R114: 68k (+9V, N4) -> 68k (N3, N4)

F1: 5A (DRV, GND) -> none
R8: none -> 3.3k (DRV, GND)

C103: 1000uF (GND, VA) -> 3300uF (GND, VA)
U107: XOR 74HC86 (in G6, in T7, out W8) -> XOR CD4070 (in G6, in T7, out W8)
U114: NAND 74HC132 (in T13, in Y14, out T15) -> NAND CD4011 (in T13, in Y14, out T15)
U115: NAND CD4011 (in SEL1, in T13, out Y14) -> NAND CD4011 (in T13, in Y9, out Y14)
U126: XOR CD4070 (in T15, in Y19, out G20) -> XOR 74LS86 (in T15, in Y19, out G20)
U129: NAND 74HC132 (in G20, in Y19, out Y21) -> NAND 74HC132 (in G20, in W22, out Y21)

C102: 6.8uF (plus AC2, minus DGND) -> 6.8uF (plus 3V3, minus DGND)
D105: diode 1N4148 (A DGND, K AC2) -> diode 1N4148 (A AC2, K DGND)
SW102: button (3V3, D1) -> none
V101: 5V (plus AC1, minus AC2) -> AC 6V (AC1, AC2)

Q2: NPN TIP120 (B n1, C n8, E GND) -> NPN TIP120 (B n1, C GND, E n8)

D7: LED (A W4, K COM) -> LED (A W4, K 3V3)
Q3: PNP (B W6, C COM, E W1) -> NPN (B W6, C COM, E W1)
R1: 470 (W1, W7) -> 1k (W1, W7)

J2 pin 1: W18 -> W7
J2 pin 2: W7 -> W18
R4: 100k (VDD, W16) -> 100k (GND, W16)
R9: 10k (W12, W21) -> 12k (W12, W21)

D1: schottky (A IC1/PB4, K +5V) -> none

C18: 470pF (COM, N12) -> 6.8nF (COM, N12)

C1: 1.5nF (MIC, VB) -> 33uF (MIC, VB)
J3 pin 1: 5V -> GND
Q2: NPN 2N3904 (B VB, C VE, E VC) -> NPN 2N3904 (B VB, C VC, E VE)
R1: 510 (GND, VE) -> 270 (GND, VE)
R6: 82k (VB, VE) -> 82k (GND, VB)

::::::::

> WHAT YOU WILL DO
Please print exactly the lines from the one containing "C102: 6.8uF (plus" through the last line of the material.

> SOLUTION TO THIS EXERCISE
C102: 6.8uF (plus AC2, minus DGND) -> 6.8uF (plus 3V3, minus DGND)
D105: diode 1N4148 (A DGND, K AC2) -> diode 1N4148 (A AC2, K DGND)
SW102: button (3V3, D1) -> none
V101: 5V (plus AC1, minus AC2) -> AC 6V (AC1, AC2)

Q2: NPN TIP120 (B n1, C n8, E GND) -> NPN TIP120 (B n1, C GND, E n8)

D7: LED (A W4, K COM) -> LED (A W4, K 3V3)
Q3: PNP (B W6, C COM, E W1) -> NPN (B W6, C COM, E W1)
R1: 470 (W1, W7) -> 1k (W1, W7)

J2 pin 1: W18 -> W7
J2 pin 2: W7 -> W18
R4: 100k (VDD, W16) -> 100k (GND, W16)
R9: 10k (W12, W21) -> 12k (W12, W21)

D1: schottky (A IC1/PB4, K +5V) -> none

C18: 470pF (COM, N12) -> 6.8nF (COM, N12)

C1: 1.5nF (MIC, VB) -> 33uF (MIC, VB)
J3 pin 1: 5V -> GND
Q2: NPN 2N3904 (B VB, C VE, E VC) -> NPN 2N3904 (B VB, C VC, E VE)
R1: 510 (GND, VE) -> 270 (GND, VE)
R6: 82k (VB, VE) -> 82k (GND, VB)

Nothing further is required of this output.